• _INSTRUCTIONS FOR THE TASK_: When you copy the listing, reproduce each line as it appears and omit every image.

• _SUPPLIED DATA_:
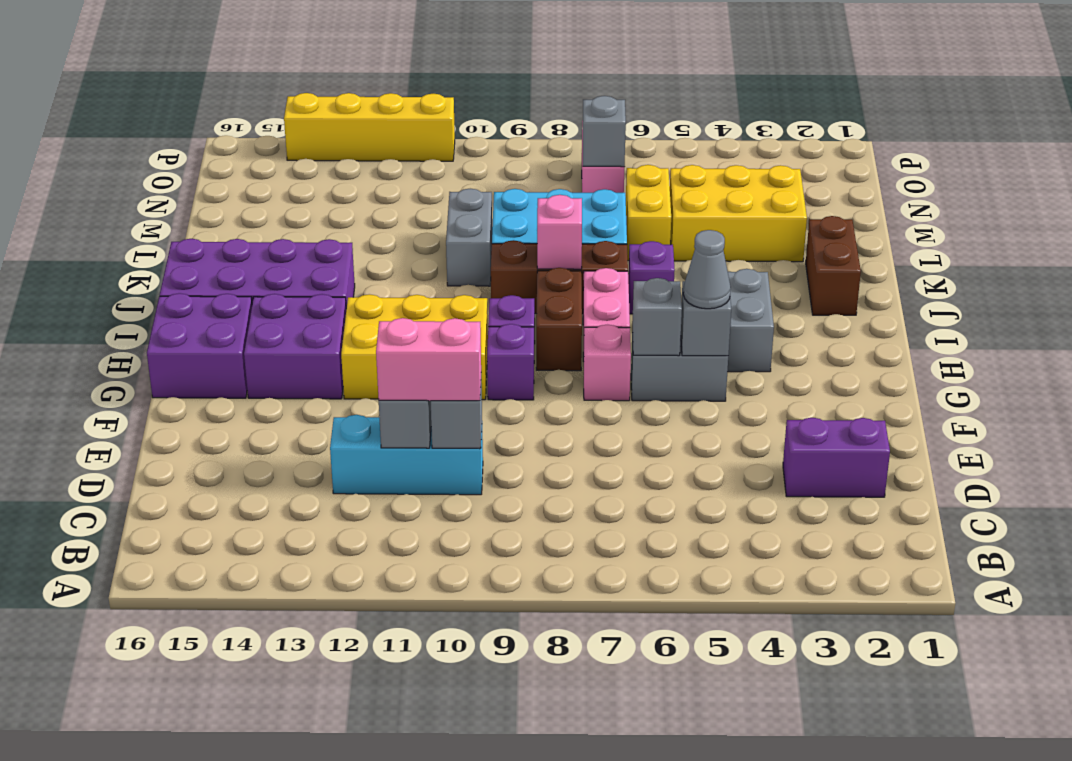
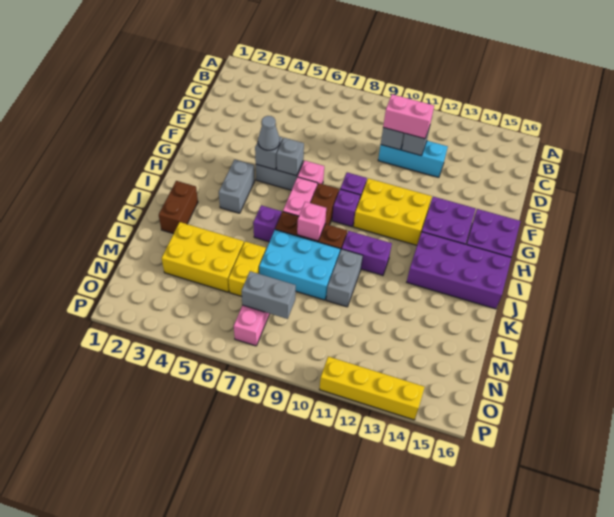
purple brick D2:D3 level 1 -> purple brick J10:J11 level 1
grey brick N7 level 2 -> grey brick N7:N8 level 2

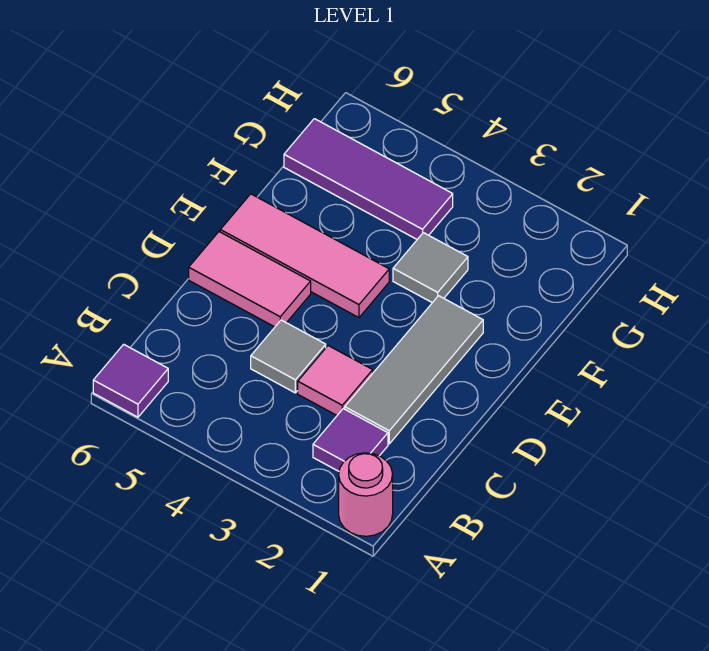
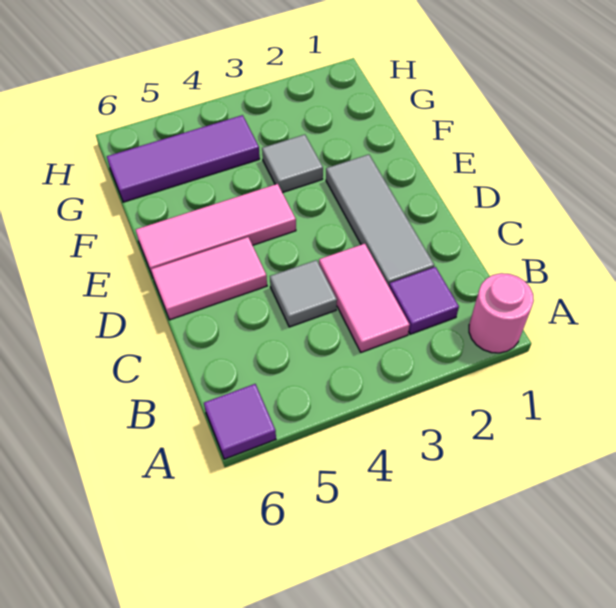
pink tile C3 level 1 -> pink tile B3:C3 level 1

• _RESPONSE TO THIS TASK_:
purple brick D2:D3 level 1 -> purple brick J10:J11 level 1
grey brick N7 level 2 -> grey brick N7:N8 level 2

pink tile C3 level 1 -> pink tile B3:C3 level 1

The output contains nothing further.